◆ ACTIVITY ◆
Using the listing, copy each whole line that features "AGND".

◆ ENTRIES SHOWN ◆
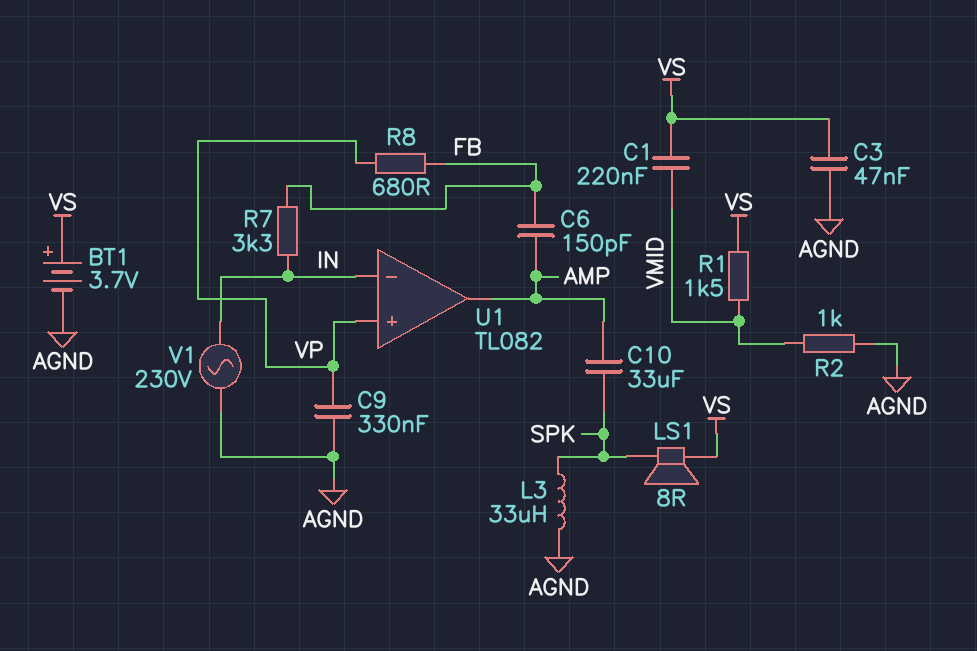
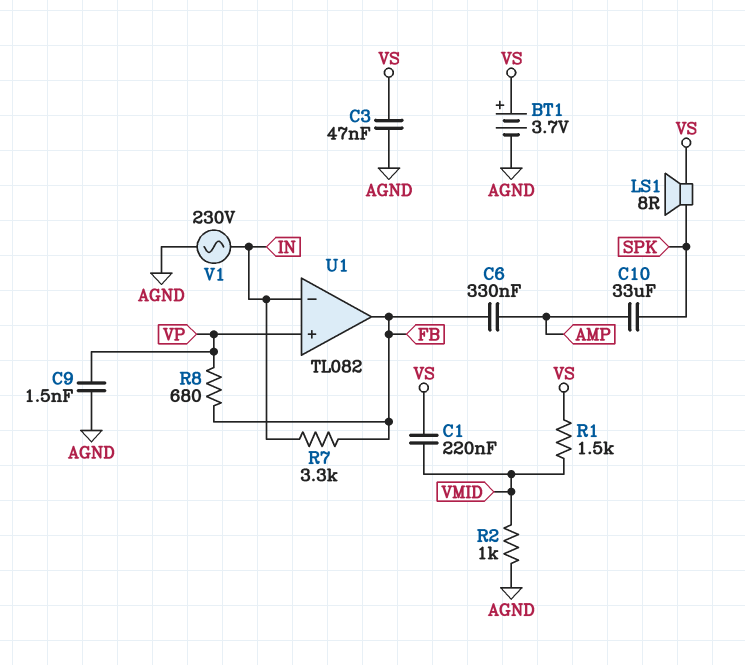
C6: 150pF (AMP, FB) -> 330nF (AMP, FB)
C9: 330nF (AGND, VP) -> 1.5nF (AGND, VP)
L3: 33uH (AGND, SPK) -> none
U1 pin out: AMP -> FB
* * *
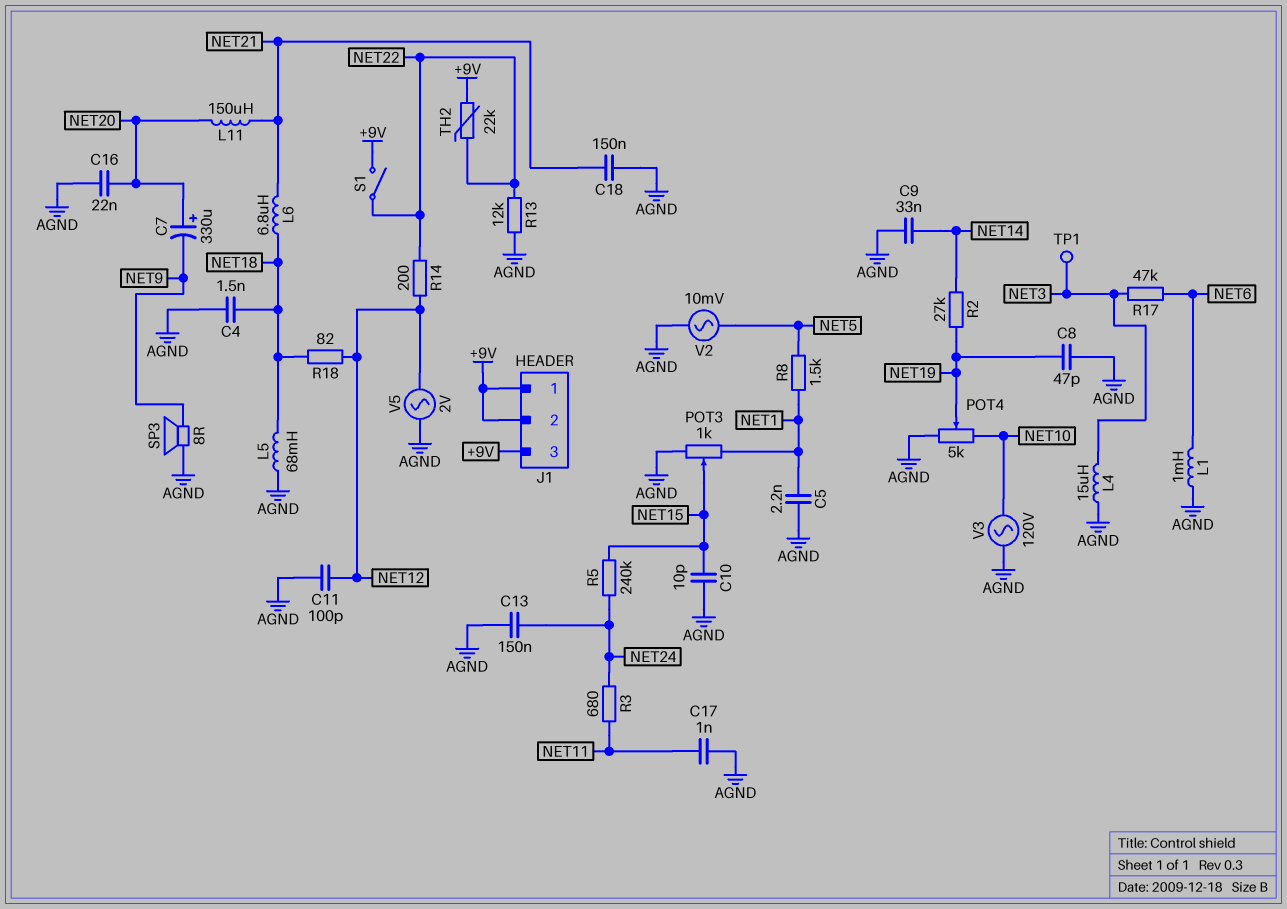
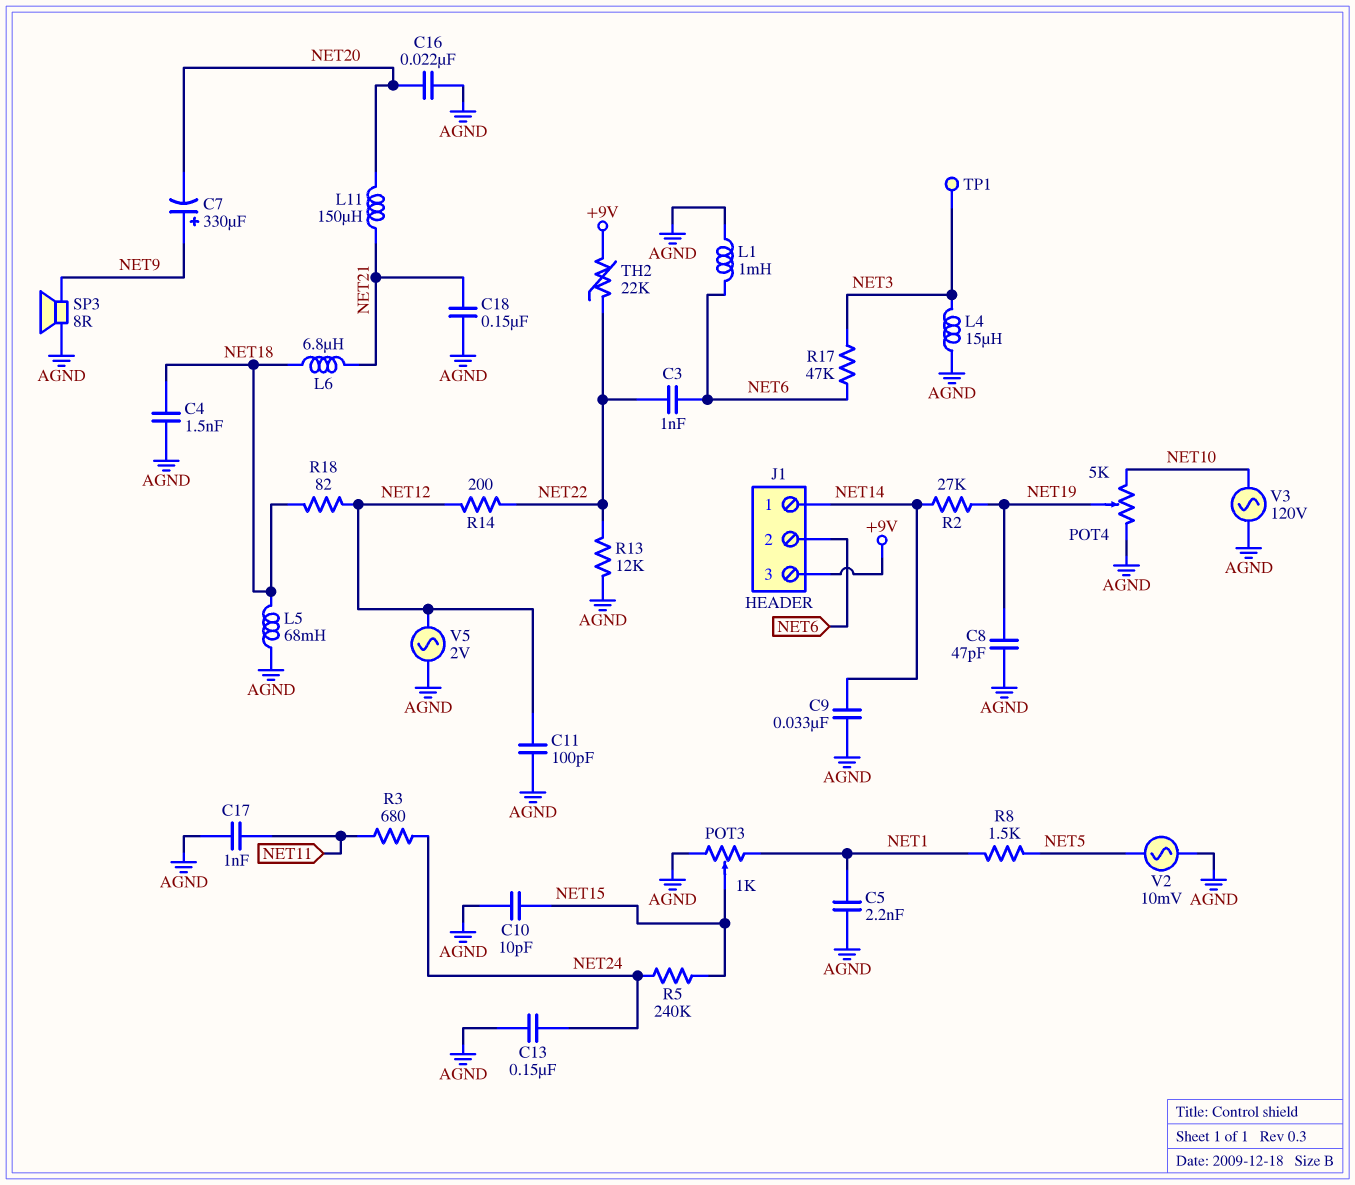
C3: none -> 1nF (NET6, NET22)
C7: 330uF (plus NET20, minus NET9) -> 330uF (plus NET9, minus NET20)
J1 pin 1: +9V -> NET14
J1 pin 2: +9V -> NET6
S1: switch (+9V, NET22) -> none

◆ ANSWER SECTION ◆
C9: 330nF (AGND, VP) -> 1.5nF (AGND, VP)
L3: 33uH (AGND, SPK) -> none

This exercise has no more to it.